EXERCISE PROMPT
Each record that follows is to be reproduced character for character, pictures excepted.

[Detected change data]
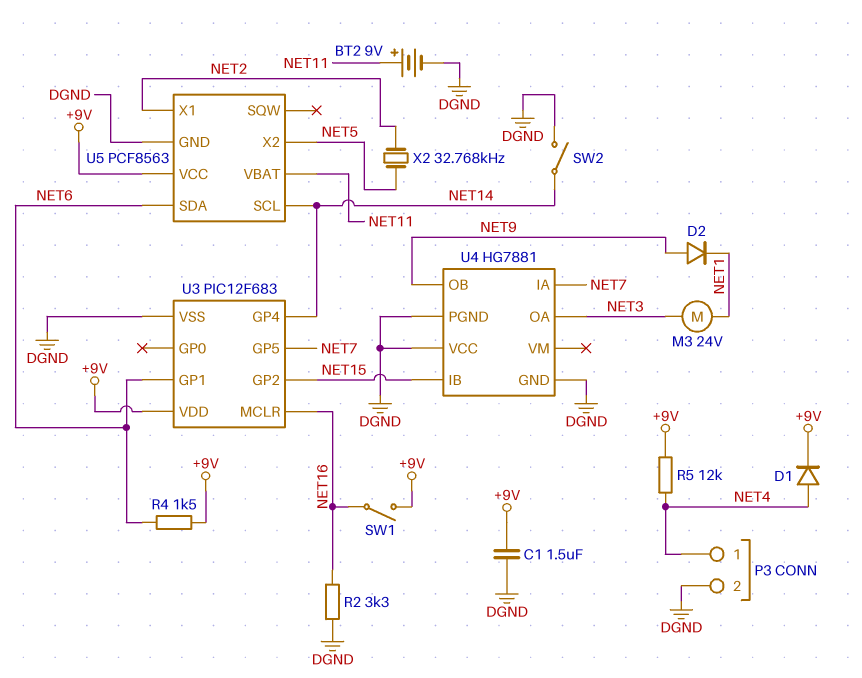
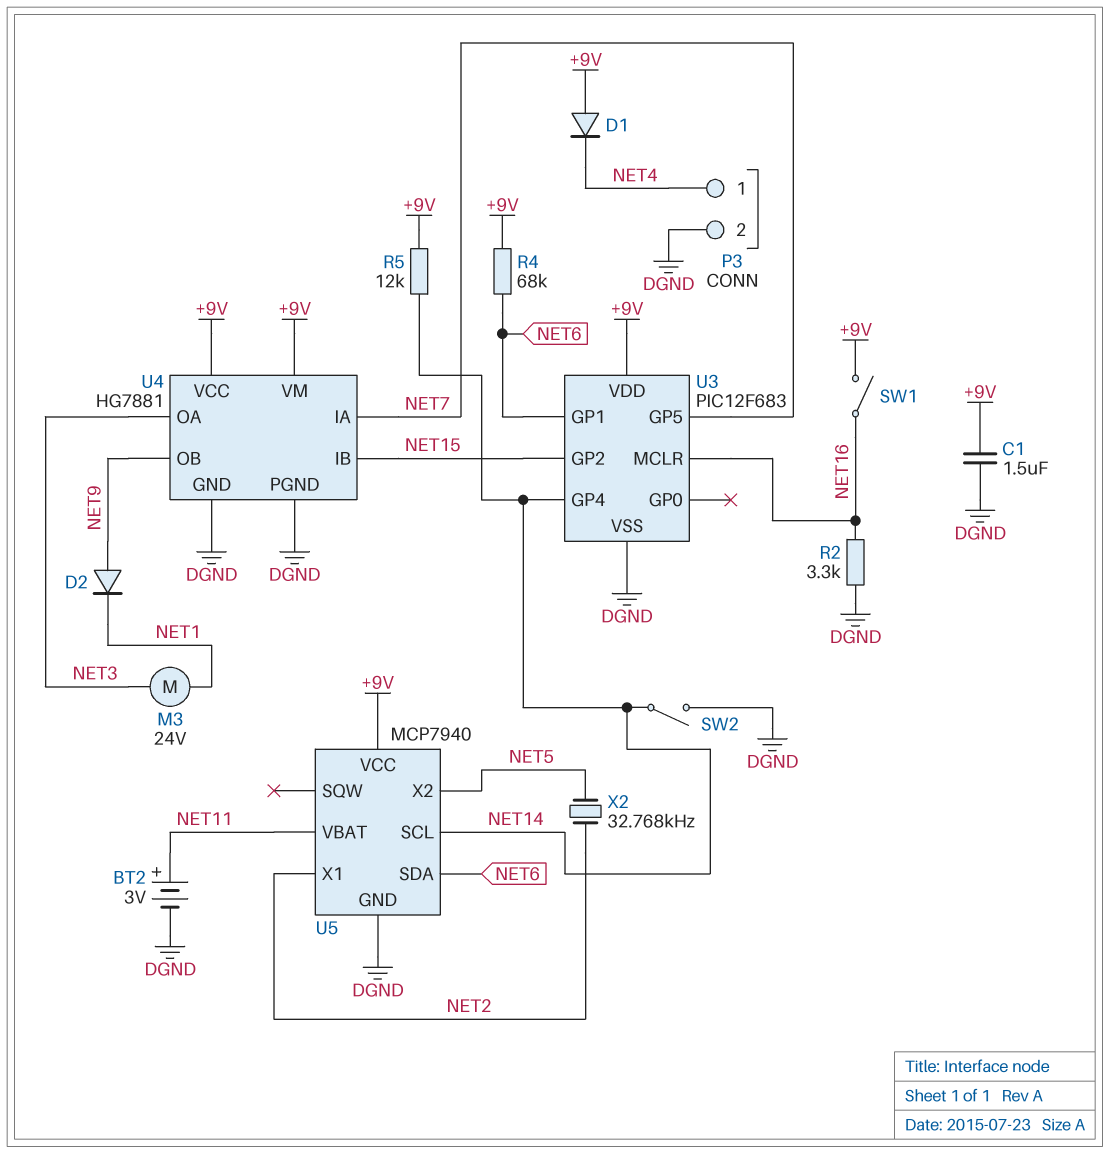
BT2: 9V (plus NET11, minus DGND) -> 3V (plus NET11, minus DGND)
D1: diode (A NET4, K +9V) -> diode (A +9V, K NET4)
R4: 1.5k (+9V, NET6) -> 68k (+9V, NET6)
R5: 12k (+9V, NET4) -> 12k (+9V, NET14)
U4 pin VCC: DGND -> +9V
U4 pin VM: none -> +9V
U5: PCF8563 -> MCP7940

TASK RESULT
BT2: 9V (plus NET11, minus DGND) -> 3V (plus NET11, minus DGND)
D1: diode (A NET4, K +9V) -> diode (A +9V, K NET4)
R4: 1.5k (+9V, NET6) -> 68k (+9V, NET6)
R5: 12k (+9V, NET4) -> 12k (+9V, NET14)
U4 pin VCC: DGND -> +9V
U4 pin VM: none -> +9V
U5: PCF8563 -> MCP7940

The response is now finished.